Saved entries
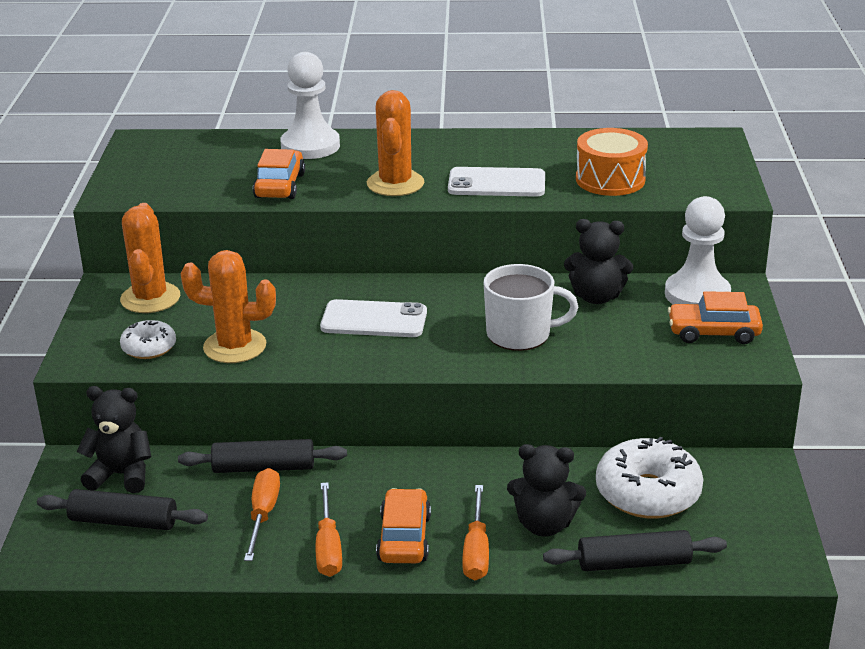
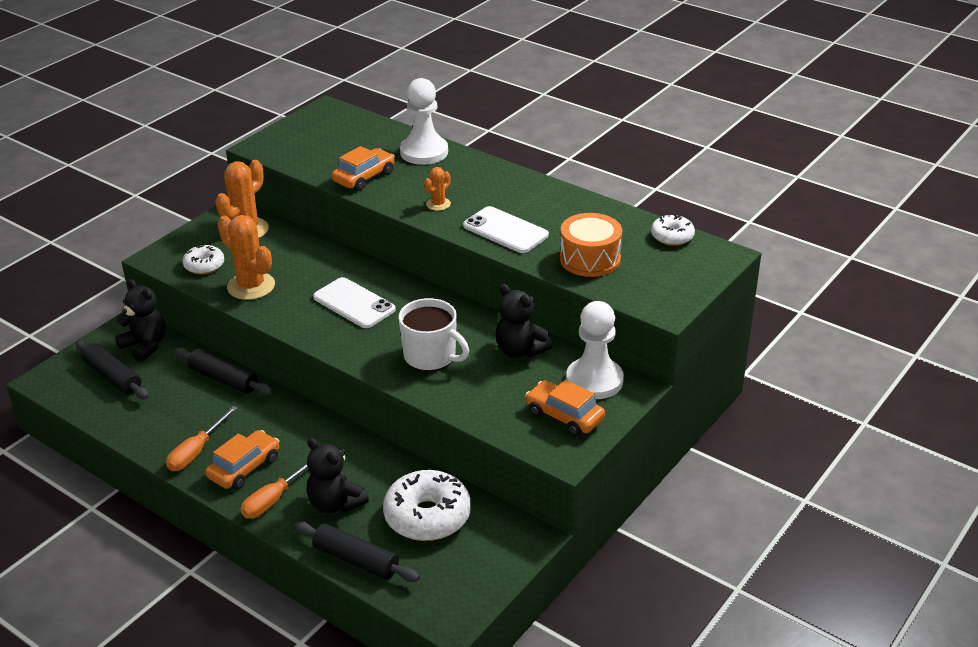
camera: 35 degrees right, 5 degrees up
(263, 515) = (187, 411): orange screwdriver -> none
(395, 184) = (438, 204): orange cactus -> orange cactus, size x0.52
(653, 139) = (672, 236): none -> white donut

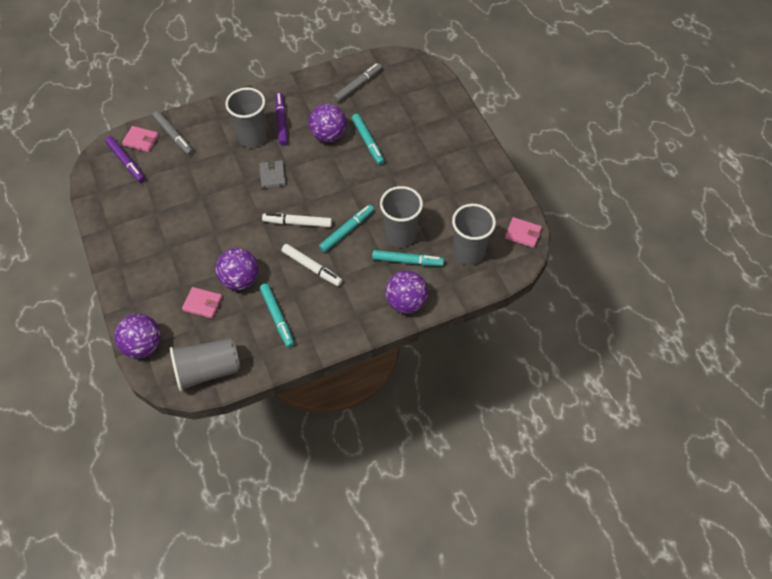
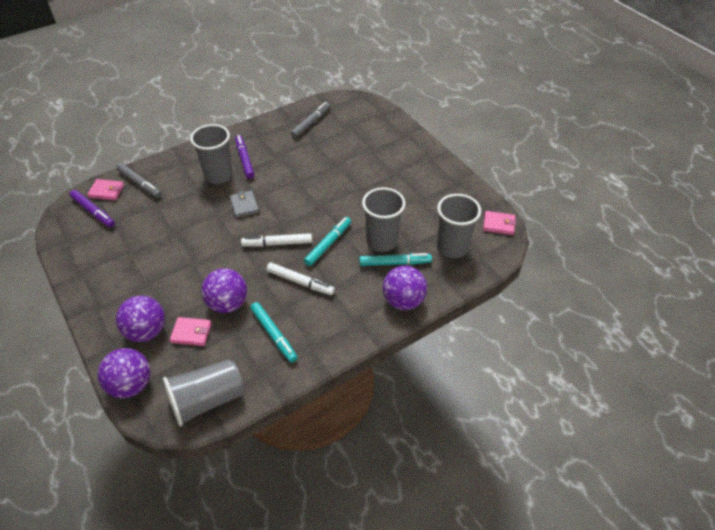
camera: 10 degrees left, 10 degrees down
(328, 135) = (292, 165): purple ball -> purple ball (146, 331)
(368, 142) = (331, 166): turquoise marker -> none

==

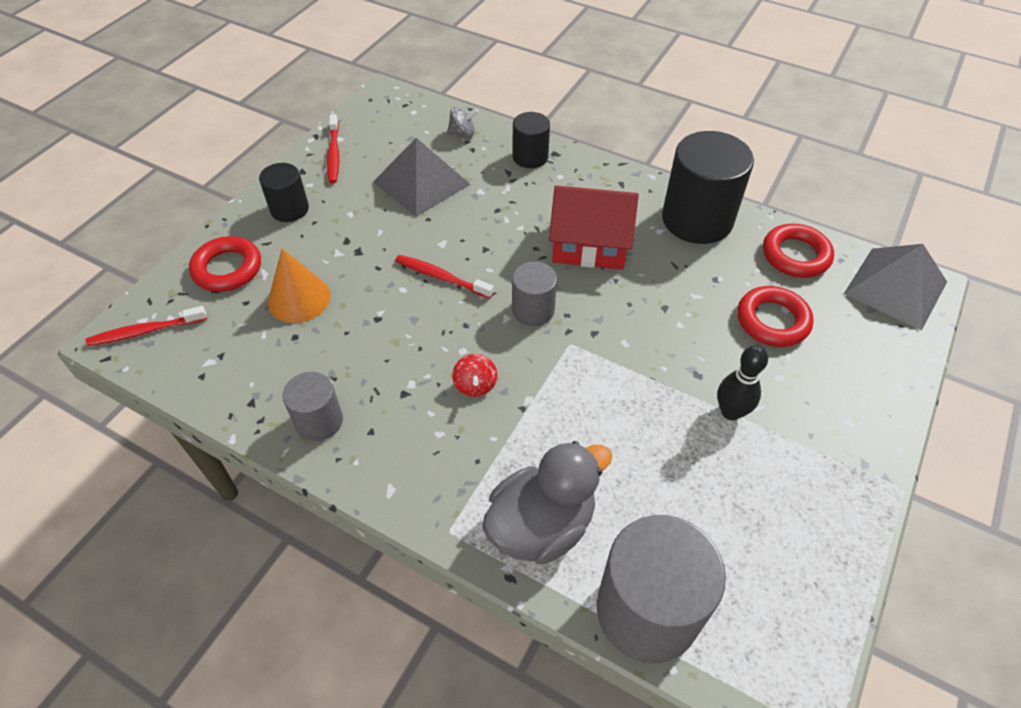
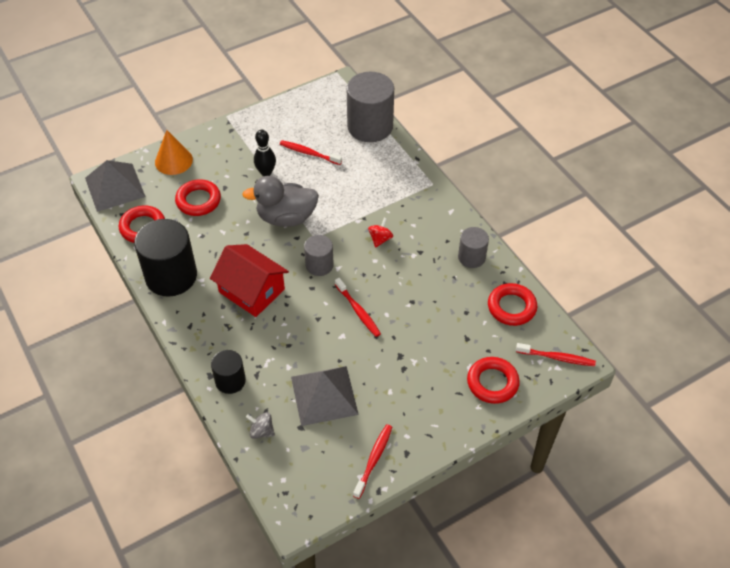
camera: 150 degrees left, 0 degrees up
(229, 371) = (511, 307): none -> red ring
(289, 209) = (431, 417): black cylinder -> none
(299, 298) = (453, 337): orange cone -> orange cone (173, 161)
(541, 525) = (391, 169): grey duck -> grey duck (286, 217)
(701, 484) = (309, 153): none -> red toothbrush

Exercise directions –
Beginning with the line above that contains "(263, 515) = (187, 411): orange" and finishing with the line that contains "(368, 142) = (331, 166): turquoise", print those lines exactly and only. Skip all pictures.

Exercise answer –
(263, 515) = (187, 411): orange screwdriver -> none
(395, 184) = (438, 204): orange cactus -> orange cactus, size x0.52
(653, 139) = (672, 236): none -> white donut

camera: 10 degrees left, 10 degrees down
(328, 135) = (292, 165): purple ball -> purple ball (146, 331)
(368, 142) = (331, 166): turquoise marker -> none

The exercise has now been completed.